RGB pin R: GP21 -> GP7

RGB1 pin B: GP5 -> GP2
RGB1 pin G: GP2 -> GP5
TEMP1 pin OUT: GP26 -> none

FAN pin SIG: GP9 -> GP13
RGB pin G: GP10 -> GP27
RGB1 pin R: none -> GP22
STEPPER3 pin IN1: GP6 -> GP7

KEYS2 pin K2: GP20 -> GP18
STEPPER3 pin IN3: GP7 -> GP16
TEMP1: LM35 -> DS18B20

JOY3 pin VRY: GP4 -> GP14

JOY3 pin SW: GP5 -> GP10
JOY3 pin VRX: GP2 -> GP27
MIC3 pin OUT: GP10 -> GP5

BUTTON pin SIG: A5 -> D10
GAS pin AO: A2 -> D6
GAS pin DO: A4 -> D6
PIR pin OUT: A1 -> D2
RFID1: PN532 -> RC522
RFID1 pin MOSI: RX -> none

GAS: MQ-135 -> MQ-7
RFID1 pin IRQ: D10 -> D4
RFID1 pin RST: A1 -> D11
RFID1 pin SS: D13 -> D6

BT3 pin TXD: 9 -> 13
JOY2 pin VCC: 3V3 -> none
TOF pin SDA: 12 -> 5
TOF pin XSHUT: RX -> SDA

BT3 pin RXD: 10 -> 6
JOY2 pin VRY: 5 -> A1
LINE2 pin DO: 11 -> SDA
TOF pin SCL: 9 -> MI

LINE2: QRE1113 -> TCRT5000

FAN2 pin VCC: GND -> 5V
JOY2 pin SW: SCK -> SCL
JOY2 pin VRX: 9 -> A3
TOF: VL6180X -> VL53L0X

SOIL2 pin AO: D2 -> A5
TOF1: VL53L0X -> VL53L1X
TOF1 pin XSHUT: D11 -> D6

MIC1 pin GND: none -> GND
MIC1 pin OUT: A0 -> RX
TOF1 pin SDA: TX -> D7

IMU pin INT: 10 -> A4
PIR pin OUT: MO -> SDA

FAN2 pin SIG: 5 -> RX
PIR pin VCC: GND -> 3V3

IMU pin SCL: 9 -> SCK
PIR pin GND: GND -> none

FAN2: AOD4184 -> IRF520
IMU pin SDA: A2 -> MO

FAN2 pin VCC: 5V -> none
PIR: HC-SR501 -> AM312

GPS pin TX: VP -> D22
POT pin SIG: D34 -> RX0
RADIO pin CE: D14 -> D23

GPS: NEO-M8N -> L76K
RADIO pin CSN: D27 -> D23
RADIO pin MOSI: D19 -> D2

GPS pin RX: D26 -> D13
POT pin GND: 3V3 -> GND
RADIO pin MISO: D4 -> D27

# # # # # # #

Quote the lines of the listing above that run from the line with "IMU pin SDA: A2 -> MO" through its last line, both included, and nothing else.

Output for this exercise |
IMU pin SDA: A2 -> MO

FAN2 pin VCC: 5V -> none
PIR: HC-SR501 -> AM312

GPS pin TX: VP -> D22
POT pin SIG: D34 -> RX0
RADIO pin CE: D14 -> D23

GPS: NEO-M8N -> L76K
RADIO pin CSN: D27 -> D23
RADIO pin MOSI: D19 -> D2

GPS pin RX: D26 -> D13
POT pin GND: 3V3 -> GND
RADIO pin MISO: D4 -> D27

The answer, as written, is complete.